━━━ SOURCE MATERIAL ━━━

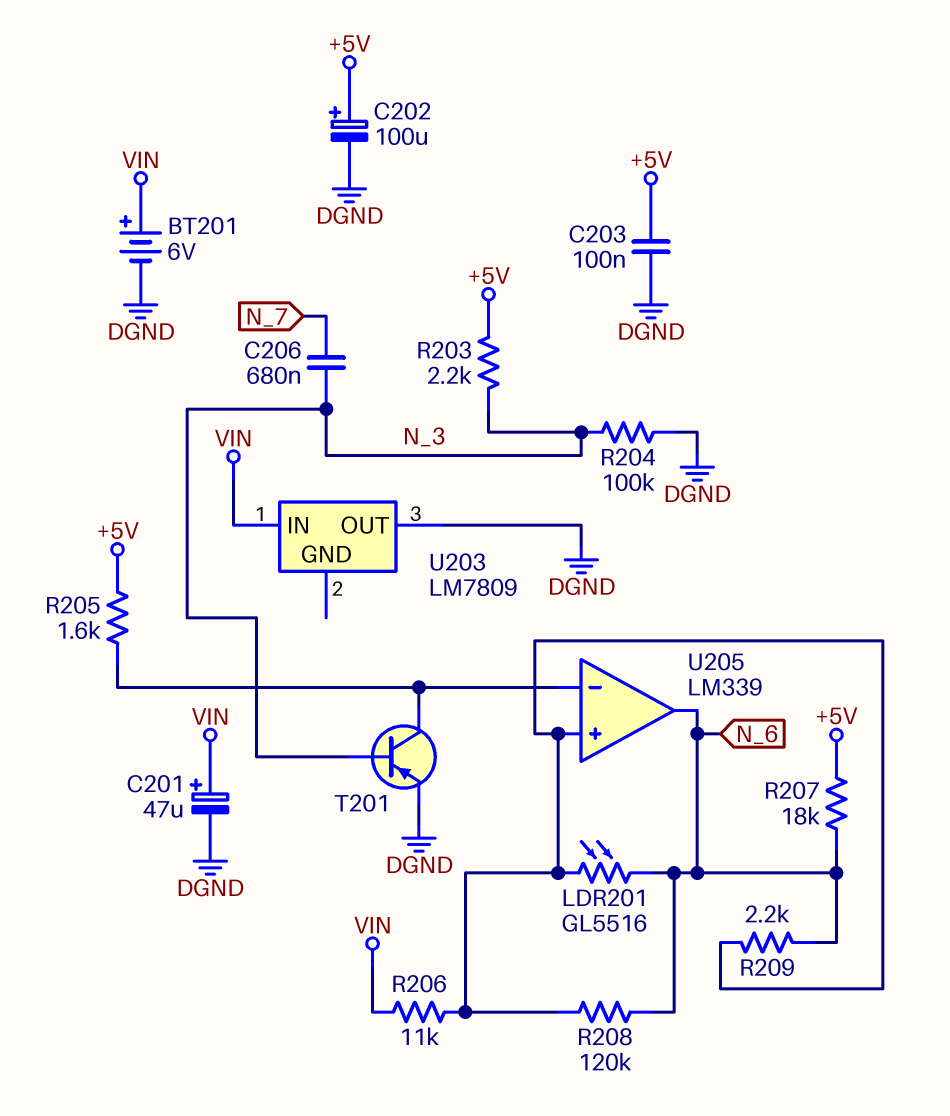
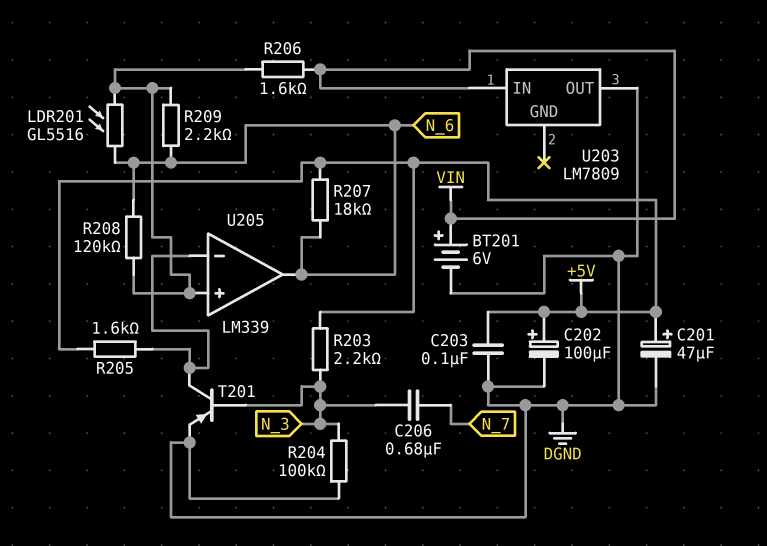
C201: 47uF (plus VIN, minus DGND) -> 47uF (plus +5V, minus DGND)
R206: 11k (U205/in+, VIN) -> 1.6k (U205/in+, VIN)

━━━
━━━ SOURCE MATERIAL ━━━

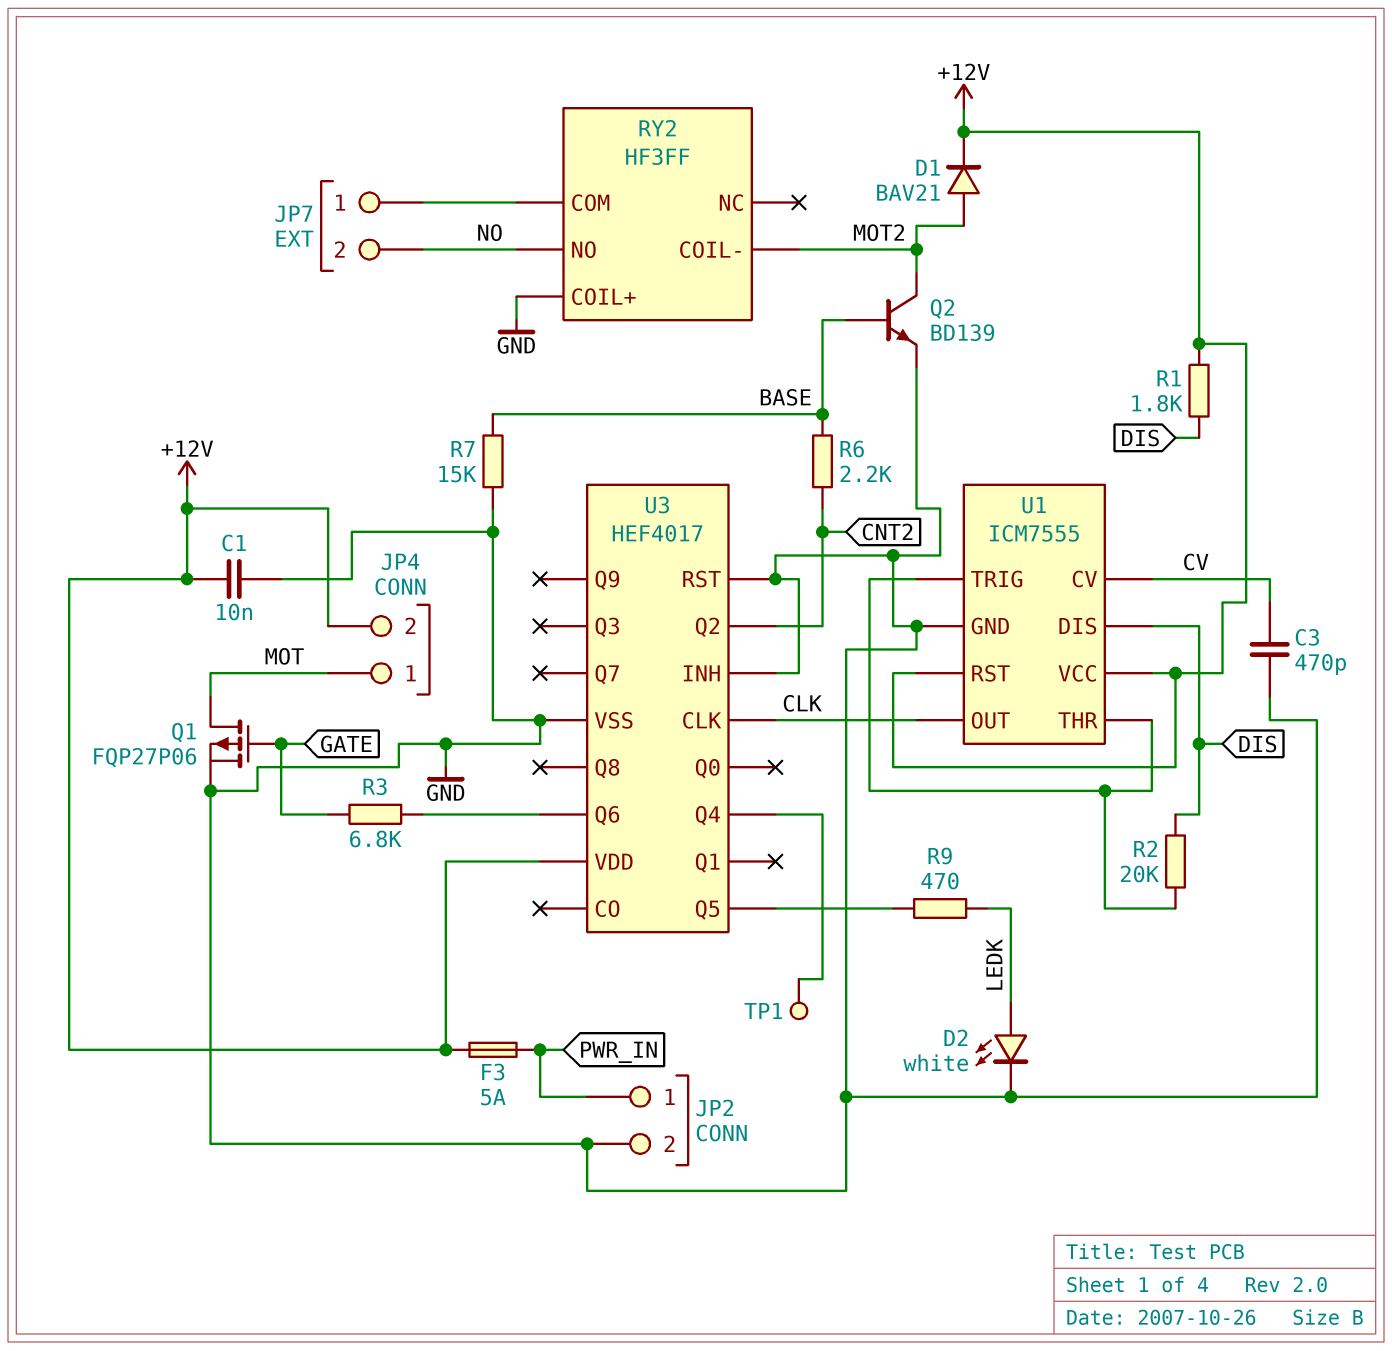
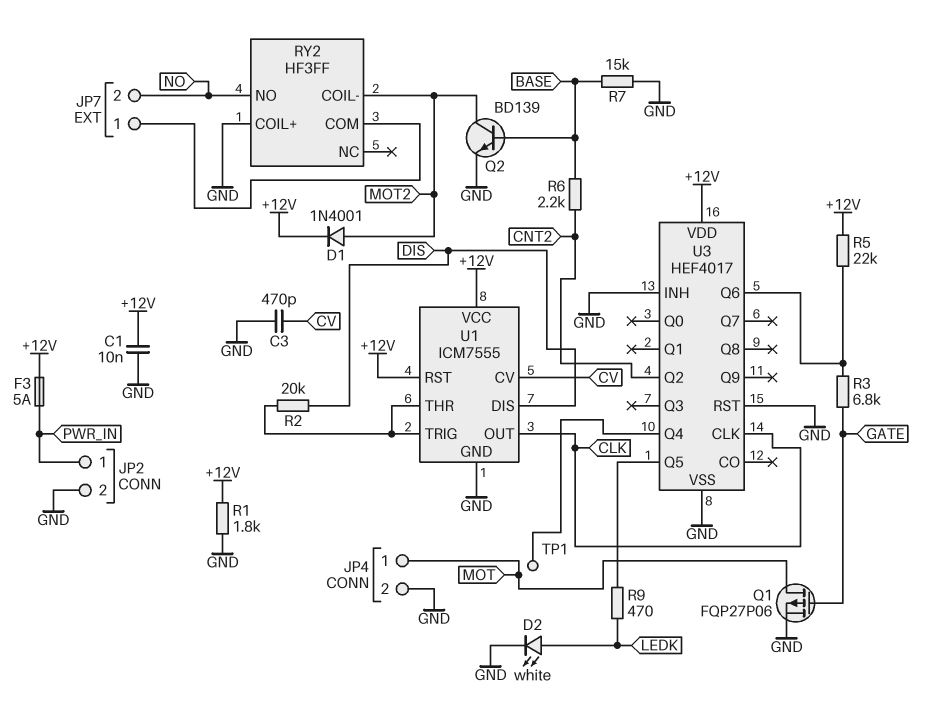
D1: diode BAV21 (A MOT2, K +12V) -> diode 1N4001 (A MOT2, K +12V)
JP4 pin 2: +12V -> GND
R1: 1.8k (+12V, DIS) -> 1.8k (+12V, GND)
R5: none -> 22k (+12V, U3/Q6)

━━━

- _ACTION ITEM_: In the listing above, locate the line containing "C201: 47uF (plus" and the line containing "R206: 11k (U205/in+, VIN)". Extract those two lines and every line between them, exactly as written, and only those.

- _TASK RESPONSE_:
C201: 47uF (plus VIN, minus DGND) -> 47uF (plus +5V, minus DGND)
R206: 11k (U205/in+, VIN) -> 1.6k (U205/in+, VIN)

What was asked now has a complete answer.